Start of PROVIDED DATA

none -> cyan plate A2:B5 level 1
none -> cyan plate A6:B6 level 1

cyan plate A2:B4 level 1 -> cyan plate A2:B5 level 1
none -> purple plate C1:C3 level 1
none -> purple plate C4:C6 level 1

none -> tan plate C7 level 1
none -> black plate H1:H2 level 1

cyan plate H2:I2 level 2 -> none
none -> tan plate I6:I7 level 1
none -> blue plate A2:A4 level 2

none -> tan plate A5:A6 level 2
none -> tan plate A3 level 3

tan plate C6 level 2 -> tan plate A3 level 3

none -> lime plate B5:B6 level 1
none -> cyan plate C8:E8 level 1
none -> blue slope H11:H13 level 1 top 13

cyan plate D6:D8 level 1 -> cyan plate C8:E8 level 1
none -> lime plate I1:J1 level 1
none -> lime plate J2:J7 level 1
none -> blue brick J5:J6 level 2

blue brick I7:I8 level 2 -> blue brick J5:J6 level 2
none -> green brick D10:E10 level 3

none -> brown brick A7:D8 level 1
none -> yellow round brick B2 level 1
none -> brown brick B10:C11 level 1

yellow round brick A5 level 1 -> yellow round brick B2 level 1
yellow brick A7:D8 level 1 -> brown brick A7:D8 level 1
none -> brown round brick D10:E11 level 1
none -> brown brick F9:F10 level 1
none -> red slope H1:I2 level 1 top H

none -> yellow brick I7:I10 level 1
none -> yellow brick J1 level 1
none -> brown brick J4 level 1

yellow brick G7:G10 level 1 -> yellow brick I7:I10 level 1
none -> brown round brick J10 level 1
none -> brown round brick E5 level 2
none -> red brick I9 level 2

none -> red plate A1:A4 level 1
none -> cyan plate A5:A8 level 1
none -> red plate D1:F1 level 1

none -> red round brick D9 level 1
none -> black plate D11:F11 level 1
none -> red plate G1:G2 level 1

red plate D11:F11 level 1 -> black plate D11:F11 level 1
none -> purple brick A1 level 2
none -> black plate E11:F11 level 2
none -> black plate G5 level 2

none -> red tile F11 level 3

End of PROVIDED DATA

WHAT YOU WILL DO: Check the listing above for lines containing the string "yellow", and copy each one.

EXERCISE RESULT:
none -> yellow round brick B2 level 1
yellow round brick A5 level 1 -> yellow round brick B2 level 1
yellow brick A7:D8 level 1 -> brown brick A7:D8 level 1
none -> yellow brick I7:I10 level 1
none -> yellow brick J1 level 1
yellow brick G7:G10 level 1 -> yellow brick I7:I10 level 1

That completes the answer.